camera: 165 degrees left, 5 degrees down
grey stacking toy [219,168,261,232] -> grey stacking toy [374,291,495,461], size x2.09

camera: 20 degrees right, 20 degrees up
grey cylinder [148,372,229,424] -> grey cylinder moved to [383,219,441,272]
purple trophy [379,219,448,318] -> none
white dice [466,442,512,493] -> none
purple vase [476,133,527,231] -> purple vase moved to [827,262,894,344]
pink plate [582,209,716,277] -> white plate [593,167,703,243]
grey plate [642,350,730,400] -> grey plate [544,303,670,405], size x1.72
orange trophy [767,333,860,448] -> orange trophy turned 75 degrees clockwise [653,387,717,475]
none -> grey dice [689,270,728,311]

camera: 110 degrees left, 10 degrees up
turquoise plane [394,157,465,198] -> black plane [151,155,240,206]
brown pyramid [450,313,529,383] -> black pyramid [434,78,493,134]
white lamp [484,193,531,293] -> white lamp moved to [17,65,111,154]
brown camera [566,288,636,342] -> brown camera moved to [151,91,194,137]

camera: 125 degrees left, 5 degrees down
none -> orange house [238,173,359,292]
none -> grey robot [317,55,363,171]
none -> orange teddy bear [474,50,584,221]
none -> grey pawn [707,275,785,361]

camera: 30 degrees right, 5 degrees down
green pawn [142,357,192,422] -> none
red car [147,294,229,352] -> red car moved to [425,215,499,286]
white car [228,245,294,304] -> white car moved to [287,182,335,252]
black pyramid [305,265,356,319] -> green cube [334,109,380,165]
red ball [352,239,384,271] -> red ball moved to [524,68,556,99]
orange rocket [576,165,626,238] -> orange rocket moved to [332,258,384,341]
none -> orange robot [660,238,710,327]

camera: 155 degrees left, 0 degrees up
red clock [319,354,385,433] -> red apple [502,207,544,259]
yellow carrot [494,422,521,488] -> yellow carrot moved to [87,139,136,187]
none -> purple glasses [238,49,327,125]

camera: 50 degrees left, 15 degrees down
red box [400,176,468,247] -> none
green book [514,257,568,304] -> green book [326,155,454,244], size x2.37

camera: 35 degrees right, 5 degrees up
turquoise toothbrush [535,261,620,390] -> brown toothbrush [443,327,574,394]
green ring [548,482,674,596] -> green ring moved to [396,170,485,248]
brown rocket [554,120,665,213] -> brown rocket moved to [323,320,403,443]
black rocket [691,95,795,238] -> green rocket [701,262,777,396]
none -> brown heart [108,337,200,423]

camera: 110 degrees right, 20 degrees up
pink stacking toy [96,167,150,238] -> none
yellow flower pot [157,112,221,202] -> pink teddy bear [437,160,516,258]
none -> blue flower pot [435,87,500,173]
○ ○ ○
## [Activity]
Starting with the line with "camera: 20 degrees right, 20 degrees up" above and going on through the line with "red ball [352,239,384,271]", transcribe every line exactly, both ends included, and add nothing.

## [Answer section]
camera: 20 degrees right, 20 degrees up
grey cylinder [148,372,229,424] -> grey cylinder moved to [383,219,441,272]
purple trophy [379,219,448,318] -> none
white dice [466,442,512,493] -> none
purple vase [476,133,527,231] -> purple vase moved to [827,262,894,344]
pink plate [582,209,716,277] -> white plate [593,167,703,243]
grey plate [642,350,730,400] -> grey plate [544,303,670,405], size x1.72
orange trophy [767,333,860,448] -> orange trophy turned 75 degrees clockwise [653,387,717,475]
none -> grey dice [689,270,728,311]

camera: 110 degrees left, 10 degrees up
turquoise plane [394,157,465,198] -> black plane [151,155,240,206]
brown pyramid [450,313,529,383] -> black pyramid [434,78,493,134]
white lamp [484,193,531,293] -> white lamp moved to [17,65,111,154]
brown camera [566,288,636,342] -> brown camera moved to [151,91,194,137]

camera: 125 degrees left, 5 degrees down
none -> orange house [238,173,359,292]
none -> grey robot [317,55,363,171]
none -> orange teddy bear [474,50,584,221]
none -> grey pawn [707,275,785,361]

camera: 30 degrees right, 5 degrees down
green pawn [142,357,192,422] -> none
red car [147,294,229,352] -> red car moved to [425,215,499,286]
white car [228,245,294,304] -> white car moved to [287,182,335,252]
black pyramid [305,265,356,319] -> green cube [334,109,380,165]
red ball [352,239,384,271] -> red ball moved to [524,68,556,99]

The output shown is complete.